What to do.
The whole listing, pictures aside, should be reproduced exactly.

# # # #

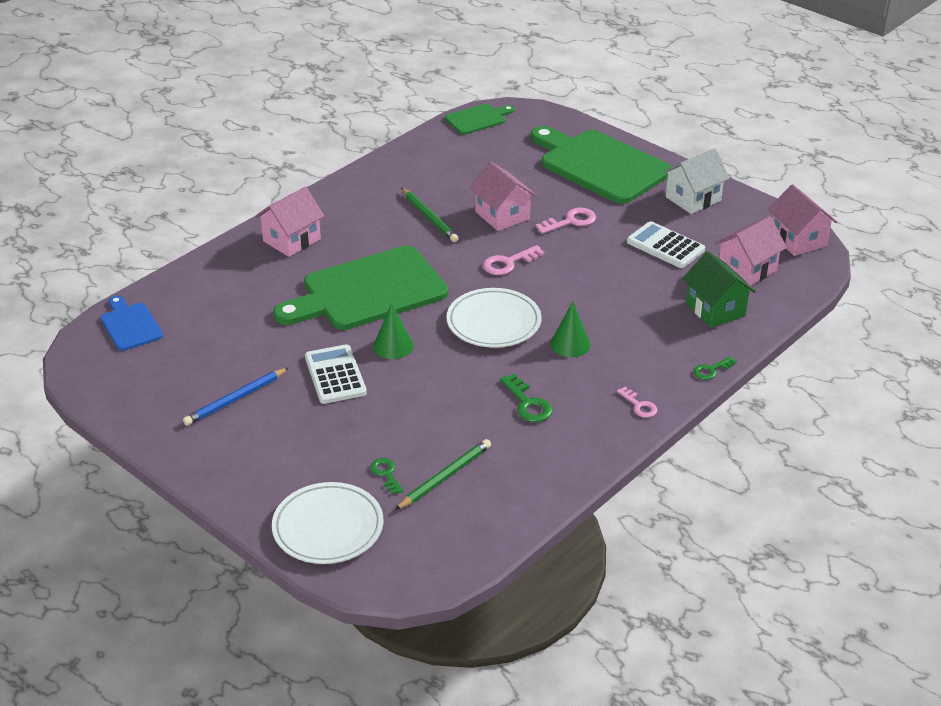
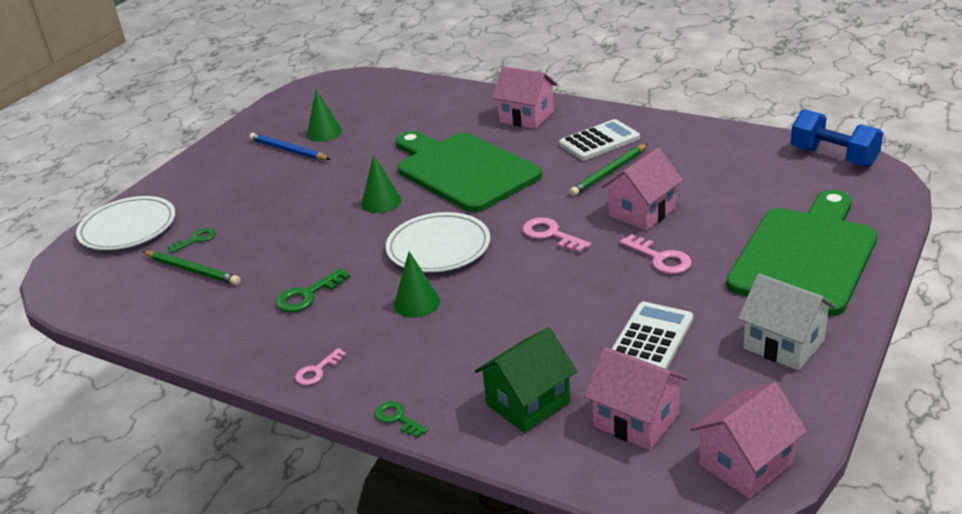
camera: 80 degrees right, 5 degrees down
(130, 325) = (374, 87): blue cutting board -> none
(215, 370) = (324, 133): none -> green cone
(335, 375) = (330, 184): white calculator -> white calculator (599, 141)
(478, 119) = (833, 157): green cutting board -> blue dumbbell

# # # #

Output.
camera: 80 degrees right, 5 degrees down
(130, 325) = (374, 87): blue cutting board -> none
(215, 370) = (324, 133): none -> green cone
(335, 375) = (330, 184): white calculator -> white calculator (599, 141)
(478, 119) = (833, 157): green cutting board -> blue dumbbell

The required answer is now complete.